» **Dataset records**:

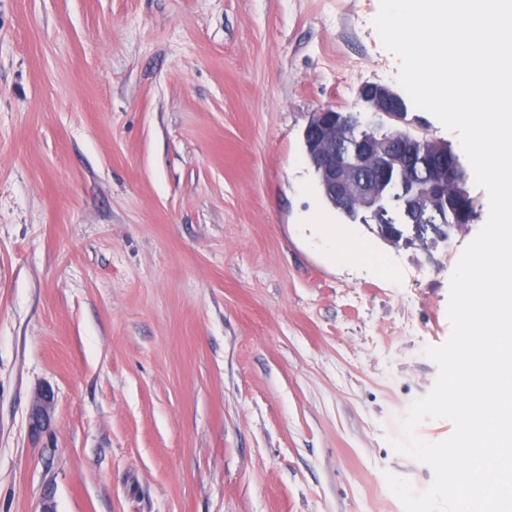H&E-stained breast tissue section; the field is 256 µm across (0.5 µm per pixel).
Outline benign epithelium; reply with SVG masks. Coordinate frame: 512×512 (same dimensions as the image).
<instances>
[{
    "instance_id": "benign-epithelium-1",
    "label": "benign epithelium",
    "mask_w": 512,
    "mask_h": 512,
    "mask_svg": "<svg viewBox=\"0 0 512 512\" xmlns=\"http://www.w3.org/2000/svg\"><path fill=\"white\" fill-rule=\"evenodd\" d=\"M361 99L377 114L396 122L404 119L399 96L386 86H364ZM306 134L309 158L324 195L354 214L360 210L375 214L384 207L388 177L393 173L408 176L417 144L416 136L398 127L389 132L358 133L332 109L314 113ZM430 149L441 158L440 164L434 167L425 188H409L401 199L403 209L416 220L441 210L448 186L459 180L457 156L449 154L435 140L430 142ZM54 400L51 388L40 391L29 416L33 433L48 429Z\"/></svg>"
}]
</instances>
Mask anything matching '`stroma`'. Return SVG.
Wrapping results in <instances>:
<instances>
[{"mask_svg": "<svg viewBox=\"0 0 512 512\" xmlns=\"http://www.w3.org/2000/svg\"><path fill=\"white\" fill-rule=\"evenodd\" d=\"M380 0H0V512H404L451 274L324 197L326 108L389 129ZM405 130L457 134L408 105ZM333 233L378 254L332 263ZM392 276H385V269ZM55 393L51 427L28 414ZM360 96L375 113L385 115L396 122H401L404 119L406 114L404 101L399 99V96L390 88L378 84L366 85ZM54 400L55 395L51 388L46 387L40 391L29 416L30 429L34 434L48 429Z\"/></svg>", "mask_w": 512, "mask_h": 512, "instance_id": "1", "label": "stroma"}]
</instances>
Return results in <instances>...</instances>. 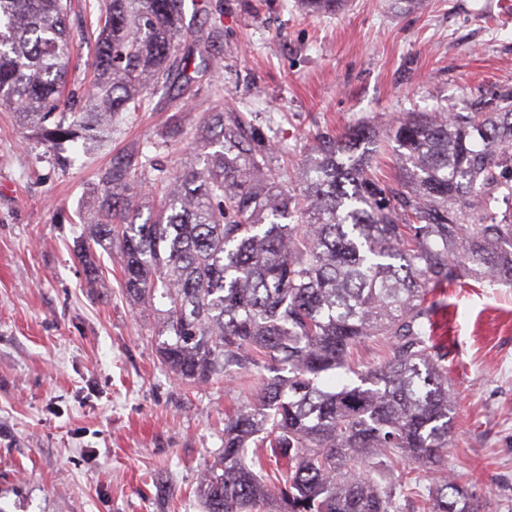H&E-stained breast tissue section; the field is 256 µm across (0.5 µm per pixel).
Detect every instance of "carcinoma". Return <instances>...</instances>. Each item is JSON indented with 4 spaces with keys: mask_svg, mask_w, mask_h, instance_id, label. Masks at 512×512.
<instances>
[{
    "mask_svg": "<svg viewBox=\"0 0 512 512\" xmlns=\"http://www.w3.org/2000/svg\"><path fill=\"white\" fill-rule=\"evenodd\" d=\"M184 0H101L96 81L66 92L76 49L70 0H0V107L48 146L96 139L150 91L190 84L177 55ZM217 145L176 172L137 148L100 172L101 201L76 241L89 285L96 247L117 240L131 300H162L158 353L187 384H251L224 417V448L200 475L205 512H482L448 476V353L427 333L429 295L462 279L512 286V88L489 112H419L393 128V186L361 128L324 139L287 180L237 117L197 132ZM161 197L135 223L144 185ZM383 361L358 368L370 337ZM406 459L440 473L428 493L383 484Z\"/></svg>",
    "mask_w": 512,
    "mask_h": 512,
    "instance_id": "1",
    "label": "carcinoma"
}]
</instances>
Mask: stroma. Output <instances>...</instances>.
Listing matches in <instances>:
<instances>
[{
    "instance_id": "1",
    "label": "stroma",
    "mask_w": 512,
    "mask_h": 512,
    "mask_svg": "<svg viewBox=\"0 0 512 512\" xmlns=\"http://www.w3.org/2000/svg\"><path fill=\"white\" fill-rule=\"evenodd\" d=\"M220 38H213V30ZM191 87L156 88L66 164L0 109V512H203L195 493L249 388L188 386L159 360L155 315L125 295L114 259L89 286L75 252L98 175L139 147L167 168L202 165L188 133L235 113L287 177L319 136L385 133L416 112H472L512 87V0H185ZM434 334L455 400L448 471L485 512H512V287L444 288Z\"/></svg>"
}]
</instances>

» **Task requirements**: Quote the line that contains "Detect every instance" and each line after it through the end of the data, exactly, leaving out everything else.

» **Correct output**:
Detect every instance of "carcinoma". Return <instances>...</instances>. Each item is JSON indented with 4 spaces with keys: mask_svg, mask_w, mask_h, instance_id, label. Masks at 512×512.
<instances>
[{
    "mask_svg": "<svg viewBox=\"0 0 512 512\" xmlns=\"http://www.w3.org/2000/svg\"><path fill=\"white\" fill-rule=\"evenodd\" d=\"M184 0H101L96 81L66 92L76 49L70 0H0V107L48 146L96 139L150 91L190 84L177 55ZM217 145L176 172L137 148L100 172L101 201L76 241L89 285L96 247L117 240L131 300H162L158 353L187 384H251L224 417V448L200 475L205 512H482L448 476V353L427 333L429 295L462 279L512 286V88L489 112H419L393 128V186L361 128L324 139L287 180L237 117L197 132ZM161 197L135 223L144 185ZM383 361L358 368L370 337ZM406 459L440 473L428 493L383 484Z\"/></svg>",
    "mask_w": 512,
    "mask_h": 512,
    "instance_id": "1",
    "label": "carcinoma"
}]
</instances>
Mask: stroma. Output <instances>...</instances>.
Listing matches in <instances>:
<instances>
[{
    "instance_id": "1",
    "label": "stroma",
    "mask_w": 512,
    "mask_h": 512,
    "mask_svg": "<svg viewBox=\"0 0 512 512\" xmlns=\"http://www.w3.org/2000/svg\"><path fill=\"white\" fill-rule=\"evenodd\" d=\"M220 38H213V30ZM191 87L156 88L66 164L0 109V512H203L195 493L249 388L188 386L159 360L155 315L125 295L114 259L89 286L75 252L98 175L139 147L167 168L202 165L188 133L235 113L287 177L319 136L385 133L416 112H472L512 87V0H185ZM434 334L455 400L448 471L485 512H512V287L444 288Z\"/></svg>"
}]
</instances>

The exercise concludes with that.